→ **EXERCISE AIM**
In the records that come next, find every line with "AOUT". Return those lines.

────────────────

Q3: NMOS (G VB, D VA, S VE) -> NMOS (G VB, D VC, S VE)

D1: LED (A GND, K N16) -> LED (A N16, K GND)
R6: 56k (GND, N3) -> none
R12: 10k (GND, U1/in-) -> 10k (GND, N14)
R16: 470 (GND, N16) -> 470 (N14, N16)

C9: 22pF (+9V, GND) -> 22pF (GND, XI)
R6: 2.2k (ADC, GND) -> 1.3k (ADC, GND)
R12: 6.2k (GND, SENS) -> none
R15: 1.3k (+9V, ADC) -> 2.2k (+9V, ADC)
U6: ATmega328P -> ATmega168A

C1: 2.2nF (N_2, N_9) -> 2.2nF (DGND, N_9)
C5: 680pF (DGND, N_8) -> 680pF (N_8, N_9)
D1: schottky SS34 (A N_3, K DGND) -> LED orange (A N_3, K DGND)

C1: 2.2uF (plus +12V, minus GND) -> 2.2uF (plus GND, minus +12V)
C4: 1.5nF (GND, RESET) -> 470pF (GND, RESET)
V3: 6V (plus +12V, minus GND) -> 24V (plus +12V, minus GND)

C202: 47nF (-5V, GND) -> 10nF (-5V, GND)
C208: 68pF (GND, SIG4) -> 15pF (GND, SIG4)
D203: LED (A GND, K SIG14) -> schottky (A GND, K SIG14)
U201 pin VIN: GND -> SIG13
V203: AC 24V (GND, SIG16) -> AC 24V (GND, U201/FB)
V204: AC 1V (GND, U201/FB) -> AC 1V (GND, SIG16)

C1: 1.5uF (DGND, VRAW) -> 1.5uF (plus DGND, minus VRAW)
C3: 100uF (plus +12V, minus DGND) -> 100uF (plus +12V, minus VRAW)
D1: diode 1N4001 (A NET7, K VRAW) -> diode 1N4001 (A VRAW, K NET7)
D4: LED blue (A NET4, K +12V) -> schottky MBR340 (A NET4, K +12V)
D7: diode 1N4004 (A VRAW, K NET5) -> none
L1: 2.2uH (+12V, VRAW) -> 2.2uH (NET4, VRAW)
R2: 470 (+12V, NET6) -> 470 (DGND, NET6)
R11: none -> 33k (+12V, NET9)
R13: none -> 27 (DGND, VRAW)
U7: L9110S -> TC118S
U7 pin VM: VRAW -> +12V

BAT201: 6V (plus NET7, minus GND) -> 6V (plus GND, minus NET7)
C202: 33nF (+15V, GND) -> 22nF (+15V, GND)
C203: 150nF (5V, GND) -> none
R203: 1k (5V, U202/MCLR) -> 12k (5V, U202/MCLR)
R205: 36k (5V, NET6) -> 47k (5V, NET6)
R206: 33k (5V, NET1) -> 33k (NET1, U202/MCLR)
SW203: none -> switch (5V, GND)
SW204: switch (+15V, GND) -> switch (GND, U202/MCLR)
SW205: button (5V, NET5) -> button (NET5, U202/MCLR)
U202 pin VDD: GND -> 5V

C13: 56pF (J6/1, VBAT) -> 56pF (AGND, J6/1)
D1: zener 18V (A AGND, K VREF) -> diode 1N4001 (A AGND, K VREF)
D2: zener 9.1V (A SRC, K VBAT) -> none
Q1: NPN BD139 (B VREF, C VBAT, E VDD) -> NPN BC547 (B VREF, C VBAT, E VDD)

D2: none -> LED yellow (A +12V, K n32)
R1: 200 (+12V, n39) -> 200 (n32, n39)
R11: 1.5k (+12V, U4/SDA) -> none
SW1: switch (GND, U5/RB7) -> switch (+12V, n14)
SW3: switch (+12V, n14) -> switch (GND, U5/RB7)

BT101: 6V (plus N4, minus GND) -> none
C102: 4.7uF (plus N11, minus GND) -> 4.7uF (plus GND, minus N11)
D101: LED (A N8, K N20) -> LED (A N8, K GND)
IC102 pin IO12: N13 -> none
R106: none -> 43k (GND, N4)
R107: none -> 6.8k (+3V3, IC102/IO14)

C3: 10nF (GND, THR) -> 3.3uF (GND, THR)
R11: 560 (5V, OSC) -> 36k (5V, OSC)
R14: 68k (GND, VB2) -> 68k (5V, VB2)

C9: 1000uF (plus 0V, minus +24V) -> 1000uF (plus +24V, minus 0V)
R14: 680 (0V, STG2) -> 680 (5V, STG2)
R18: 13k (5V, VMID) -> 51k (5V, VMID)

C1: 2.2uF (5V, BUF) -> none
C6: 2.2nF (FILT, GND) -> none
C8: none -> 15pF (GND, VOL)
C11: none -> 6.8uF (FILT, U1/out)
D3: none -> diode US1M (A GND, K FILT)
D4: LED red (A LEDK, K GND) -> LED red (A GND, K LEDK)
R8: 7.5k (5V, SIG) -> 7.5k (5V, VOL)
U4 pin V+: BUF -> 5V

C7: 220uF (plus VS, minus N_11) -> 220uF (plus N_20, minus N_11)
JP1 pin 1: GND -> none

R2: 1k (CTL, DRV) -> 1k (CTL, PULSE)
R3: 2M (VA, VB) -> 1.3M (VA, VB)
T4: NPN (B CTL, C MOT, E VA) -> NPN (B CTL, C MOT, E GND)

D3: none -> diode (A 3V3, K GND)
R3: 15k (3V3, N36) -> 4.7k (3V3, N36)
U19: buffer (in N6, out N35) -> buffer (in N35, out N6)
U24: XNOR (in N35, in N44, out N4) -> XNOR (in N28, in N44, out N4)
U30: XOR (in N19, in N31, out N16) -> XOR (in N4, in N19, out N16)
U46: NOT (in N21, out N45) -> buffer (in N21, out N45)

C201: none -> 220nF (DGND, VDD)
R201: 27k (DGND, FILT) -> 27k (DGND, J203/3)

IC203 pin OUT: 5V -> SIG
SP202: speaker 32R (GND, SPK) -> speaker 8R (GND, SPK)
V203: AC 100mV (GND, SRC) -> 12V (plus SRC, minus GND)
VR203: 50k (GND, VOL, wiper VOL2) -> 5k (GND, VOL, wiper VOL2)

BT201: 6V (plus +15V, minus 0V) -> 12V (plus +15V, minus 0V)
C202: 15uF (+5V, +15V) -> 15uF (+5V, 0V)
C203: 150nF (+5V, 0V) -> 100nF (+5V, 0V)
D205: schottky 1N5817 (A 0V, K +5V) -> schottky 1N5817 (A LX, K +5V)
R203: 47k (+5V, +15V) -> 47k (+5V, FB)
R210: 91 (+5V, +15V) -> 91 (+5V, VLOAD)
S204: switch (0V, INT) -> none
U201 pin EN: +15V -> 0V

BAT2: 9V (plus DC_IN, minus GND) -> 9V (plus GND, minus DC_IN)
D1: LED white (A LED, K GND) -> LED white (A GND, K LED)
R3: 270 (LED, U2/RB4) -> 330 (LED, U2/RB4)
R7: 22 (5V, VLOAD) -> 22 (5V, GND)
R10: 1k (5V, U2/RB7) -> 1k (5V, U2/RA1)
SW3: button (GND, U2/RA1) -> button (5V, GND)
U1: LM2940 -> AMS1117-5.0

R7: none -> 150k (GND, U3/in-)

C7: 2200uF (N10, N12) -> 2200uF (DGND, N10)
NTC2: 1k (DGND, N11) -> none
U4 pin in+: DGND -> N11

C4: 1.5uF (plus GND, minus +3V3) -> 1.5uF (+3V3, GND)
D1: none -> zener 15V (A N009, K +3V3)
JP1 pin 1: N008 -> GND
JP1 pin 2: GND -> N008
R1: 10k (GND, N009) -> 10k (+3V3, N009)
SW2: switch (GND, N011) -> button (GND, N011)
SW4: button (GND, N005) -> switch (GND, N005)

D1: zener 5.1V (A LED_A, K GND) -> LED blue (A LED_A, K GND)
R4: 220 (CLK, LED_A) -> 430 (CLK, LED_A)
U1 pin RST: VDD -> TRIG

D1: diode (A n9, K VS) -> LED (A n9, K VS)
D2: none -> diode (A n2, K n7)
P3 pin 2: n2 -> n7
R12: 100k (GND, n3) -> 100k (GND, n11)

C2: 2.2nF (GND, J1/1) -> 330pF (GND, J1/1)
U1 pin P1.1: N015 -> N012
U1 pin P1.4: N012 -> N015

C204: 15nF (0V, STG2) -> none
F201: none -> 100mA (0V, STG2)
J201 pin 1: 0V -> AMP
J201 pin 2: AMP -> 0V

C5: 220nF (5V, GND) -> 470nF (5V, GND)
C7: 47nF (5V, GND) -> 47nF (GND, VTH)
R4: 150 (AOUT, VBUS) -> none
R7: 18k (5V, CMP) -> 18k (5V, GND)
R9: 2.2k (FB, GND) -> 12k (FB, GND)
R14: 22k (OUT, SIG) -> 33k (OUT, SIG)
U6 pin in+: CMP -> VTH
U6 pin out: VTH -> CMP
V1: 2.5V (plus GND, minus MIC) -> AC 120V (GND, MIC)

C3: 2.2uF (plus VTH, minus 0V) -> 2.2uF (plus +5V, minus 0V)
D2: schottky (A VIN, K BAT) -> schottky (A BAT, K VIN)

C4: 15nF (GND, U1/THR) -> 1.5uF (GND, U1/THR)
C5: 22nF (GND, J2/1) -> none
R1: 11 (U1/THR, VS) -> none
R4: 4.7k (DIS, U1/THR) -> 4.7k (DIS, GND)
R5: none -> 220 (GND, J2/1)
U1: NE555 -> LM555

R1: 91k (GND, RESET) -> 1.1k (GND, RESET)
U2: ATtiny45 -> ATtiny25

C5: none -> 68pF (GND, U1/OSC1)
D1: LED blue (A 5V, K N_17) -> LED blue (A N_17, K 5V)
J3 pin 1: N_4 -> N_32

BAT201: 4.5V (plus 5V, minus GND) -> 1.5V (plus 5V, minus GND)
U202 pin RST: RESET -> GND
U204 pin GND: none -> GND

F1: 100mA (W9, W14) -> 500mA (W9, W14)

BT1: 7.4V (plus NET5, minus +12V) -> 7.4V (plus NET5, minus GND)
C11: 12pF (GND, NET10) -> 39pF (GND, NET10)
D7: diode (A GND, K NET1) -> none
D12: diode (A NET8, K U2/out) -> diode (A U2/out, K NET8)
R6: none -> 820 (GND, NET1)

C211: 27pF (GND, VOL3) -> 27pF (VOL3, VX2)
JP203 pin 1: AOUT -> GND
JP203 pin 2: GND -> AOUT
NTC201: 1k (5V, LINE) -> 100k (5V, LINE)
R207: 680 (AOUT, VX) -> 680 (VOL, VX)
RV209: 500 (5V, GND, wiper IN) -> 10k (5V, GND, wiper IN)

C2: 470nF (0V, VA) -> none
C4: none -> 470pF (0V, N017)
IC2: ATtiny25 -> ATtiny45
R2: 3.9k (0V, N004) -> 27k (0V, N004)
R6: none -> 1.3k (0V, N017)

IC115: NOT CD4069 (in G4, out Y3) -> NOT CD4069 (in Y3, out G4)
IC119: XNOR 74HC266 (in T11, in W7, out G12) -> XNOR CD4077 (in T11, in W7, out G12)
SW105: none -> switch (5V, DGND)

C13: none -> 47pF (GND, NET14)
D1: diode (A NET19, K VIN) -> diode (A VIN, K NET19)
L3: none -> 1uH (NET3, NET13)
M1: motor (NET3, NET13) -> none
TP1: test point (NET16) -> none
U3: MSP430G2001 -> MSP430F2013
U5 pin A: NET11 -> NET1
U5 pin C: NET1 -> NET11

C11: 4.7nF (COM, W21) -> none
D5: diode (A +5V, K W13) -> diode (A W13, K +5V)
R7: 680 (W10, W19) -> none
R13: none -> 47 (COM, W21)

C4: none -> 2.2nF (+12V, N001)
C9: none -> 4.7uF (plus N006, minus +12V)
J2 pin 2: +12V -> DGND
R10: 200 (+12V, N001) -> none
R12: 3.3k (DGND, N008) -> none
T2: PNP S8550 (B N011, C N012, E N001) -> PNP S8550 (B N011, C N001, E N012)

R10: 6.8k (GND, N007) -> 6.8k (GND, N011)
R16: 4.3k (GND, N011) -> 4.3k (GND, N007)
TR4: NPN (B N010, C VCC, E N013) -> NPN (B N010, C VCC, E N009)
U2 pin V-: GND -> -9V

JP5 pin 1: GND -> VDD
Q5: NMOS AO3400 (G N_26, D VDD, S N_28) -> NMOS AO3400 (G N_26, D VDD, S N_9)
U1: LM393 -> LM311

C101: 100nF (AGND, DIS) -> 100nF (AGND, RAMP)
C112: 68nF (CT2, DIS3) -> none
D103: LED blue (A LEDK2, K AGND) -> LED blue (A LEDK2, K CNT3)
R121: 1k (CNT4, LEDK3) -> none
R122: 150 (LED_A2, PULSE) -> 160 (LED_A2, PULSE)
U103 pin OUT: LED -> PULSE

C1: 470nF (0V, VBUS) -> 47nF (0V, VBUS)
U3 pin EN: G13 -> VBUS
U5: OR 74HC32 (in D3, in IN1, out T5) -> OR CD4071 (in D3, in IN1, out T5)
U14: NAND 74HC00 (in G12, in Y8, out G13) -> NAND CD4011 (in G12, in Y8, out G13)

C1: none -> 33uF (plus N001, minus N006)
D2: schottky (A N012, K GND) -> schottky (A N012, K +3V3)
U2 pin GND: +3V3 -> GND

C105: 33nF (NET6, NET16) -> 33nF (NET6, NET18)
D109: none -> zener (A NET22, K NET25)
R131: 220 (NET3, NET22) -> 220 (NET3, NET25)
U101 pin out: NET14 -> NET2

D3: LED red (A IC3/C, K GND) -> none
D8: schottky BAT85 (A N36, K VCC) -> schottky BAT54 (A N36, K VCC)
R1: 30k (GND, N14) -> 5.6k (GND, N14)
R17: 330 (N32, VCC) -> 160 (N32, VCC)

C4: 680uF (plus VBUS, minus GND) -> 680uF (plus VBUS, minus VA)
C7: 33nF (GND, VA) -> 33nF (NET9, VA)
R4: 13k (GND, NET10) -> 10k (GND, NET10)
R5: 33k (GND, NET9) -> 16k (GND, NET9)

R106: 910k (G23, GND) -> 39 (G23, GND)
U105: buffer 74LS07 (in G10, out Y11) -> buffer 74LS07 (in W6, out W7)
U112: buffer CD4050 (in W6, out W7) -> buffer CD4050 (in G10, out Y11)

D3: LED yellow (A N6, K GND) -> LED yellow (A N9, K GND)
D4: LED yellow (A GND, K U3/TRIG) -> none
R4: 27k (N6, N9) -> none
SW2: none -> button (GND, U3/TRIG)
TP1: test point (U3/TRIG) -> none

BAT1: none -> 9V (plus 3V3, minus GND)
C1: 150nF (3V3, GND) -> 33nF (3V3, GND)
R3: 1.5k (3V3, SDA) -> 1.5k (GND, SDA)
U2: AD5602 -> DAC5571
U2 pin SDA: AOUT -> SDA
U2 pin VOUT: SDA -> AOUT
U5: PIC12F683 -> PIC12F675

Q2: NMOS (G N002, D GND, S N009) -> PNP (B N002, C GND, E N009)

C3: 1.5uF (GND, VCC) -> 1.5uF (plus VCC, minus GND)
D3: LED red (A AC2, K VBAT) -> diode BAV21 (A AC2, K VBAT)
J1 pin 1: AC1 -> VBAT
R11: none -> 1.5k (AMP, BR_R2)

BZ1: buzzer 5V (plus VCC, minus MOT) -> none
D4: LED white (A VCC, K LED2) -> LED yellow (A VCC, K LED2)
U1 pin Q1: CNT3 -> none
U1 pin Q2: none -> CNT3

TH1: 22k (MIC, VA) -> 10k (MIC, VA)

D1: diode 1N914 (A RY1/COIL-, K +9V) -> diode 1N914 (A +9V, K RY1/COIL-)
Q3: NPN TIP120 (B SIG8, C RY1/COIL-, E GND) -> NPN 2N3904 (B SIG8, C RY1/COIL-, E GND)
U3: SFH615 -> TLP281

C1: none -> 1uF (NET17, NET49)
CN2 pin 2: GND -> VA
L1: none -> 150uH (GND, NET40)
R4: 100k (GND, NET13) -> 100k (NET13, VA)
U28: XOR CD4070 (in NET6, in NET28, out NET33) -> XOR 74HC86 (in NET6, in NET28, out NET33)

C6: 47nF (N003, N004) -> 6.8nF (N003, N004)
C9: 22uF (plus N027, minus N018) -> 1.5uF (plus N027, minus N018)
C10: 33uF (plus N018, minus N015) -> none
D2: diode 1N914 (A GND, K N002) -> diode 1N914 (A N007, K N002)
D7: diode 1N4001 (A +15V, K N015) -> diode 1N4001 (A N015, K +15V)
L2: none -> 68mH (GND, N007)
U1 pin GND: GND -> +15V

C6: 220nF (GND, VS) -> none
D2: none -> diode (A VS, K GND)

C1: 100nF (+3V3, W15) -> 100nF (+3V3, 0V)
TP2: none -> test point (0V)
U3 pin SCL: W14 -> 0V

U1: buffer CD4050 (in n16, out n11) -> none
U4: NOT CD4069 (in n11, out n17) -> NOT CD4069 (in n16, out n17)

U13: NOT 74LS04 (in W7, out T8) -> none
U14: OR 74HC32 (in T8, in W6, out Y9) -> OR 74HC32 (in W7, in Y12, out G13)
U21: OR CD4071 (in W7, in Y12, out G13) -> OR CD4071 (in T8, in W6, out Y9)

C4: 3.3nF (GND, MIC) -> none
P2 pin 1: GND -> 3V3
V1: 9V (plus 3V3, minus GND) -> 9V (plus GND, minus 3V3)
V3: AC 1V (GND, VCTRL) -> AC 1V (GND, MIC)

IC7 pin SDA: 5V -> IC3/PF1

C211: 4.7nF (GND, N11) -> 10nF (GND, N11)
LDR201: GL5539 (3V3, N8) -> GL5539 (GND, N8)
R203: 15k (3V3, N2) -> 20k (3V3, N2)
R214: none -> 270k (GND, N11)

────────────────

→ **YOUR SOLUTION**
R4: 150 (AOUT, VBUS) -> none
JP203 pin 1: AOUT -> GND
JP203 pin 2: GND -> AOUT
R207: 680 (AOUT, VX) -> 680 (VOL, VX)
U2 pin SDA: AOUT -> SDA
U2 pin VOUT: SDA -> AOUT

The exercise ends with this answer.